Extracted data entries
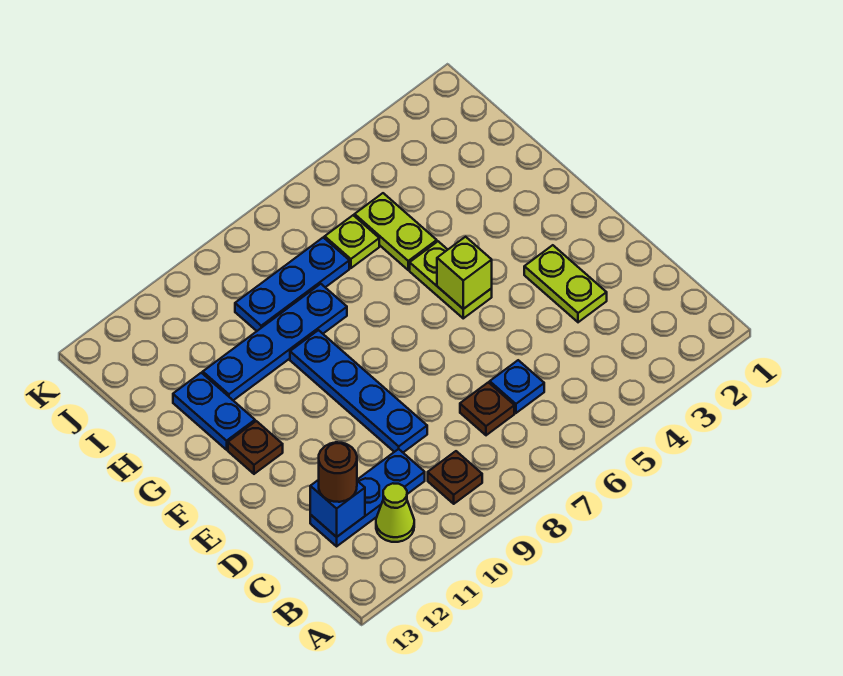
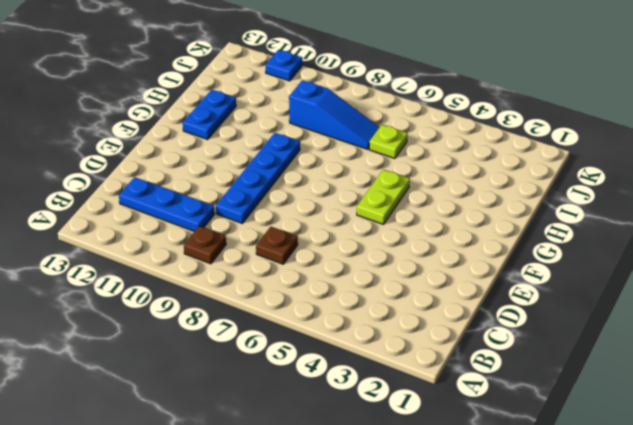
blue slope I7:I9 level 1 top 9 -> blue plate I7:I9 level 1
blue plate K11 level 1 -> blue plate C6 level 1
none -> lime cone B11 level 1
none -> lime plate D3:E3 level 1
none -> brown plate F12 level 1

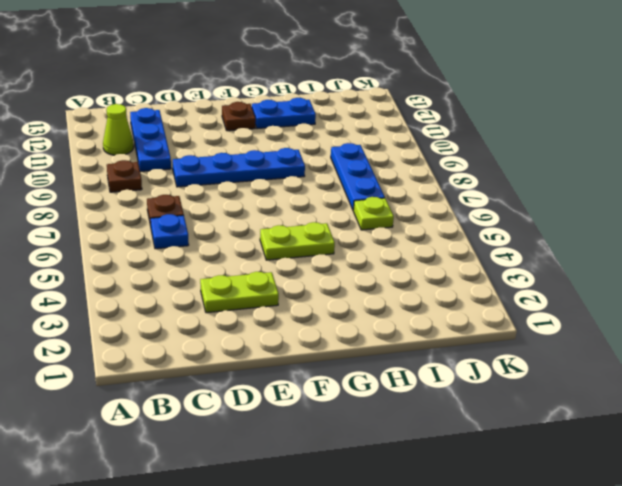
none -> lime plate H5:I5 level 1
none -> blue plate H8:H11 level 1
none -> blue brick C12 level 2

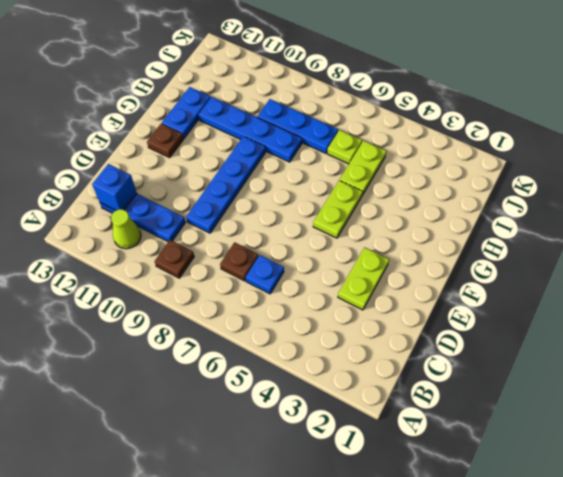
none -> lime brick F5 level 2
none -> brown round brick C12 level 3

> [Assigned task]:
Return, exactly as they stand, all of the lines above, but not the pictures.

> [Response box]:
blue slope I7:I9 level 1 top 9 -> blue plate I7:I9 level 1
blue plate K11 level 1 -> blue plate C6 level 1
none -> lime cone B11 level 1
none -> lime plate D3:E3 level 1
none -> brown plate F12 level 1

none -> lime plate H5:I5 level 1
none -> blue plate H8:H11 level 1
none -> blue brick C12 level 2

none -> lime brick F5 level 2
none -> brown round brick C12 level 3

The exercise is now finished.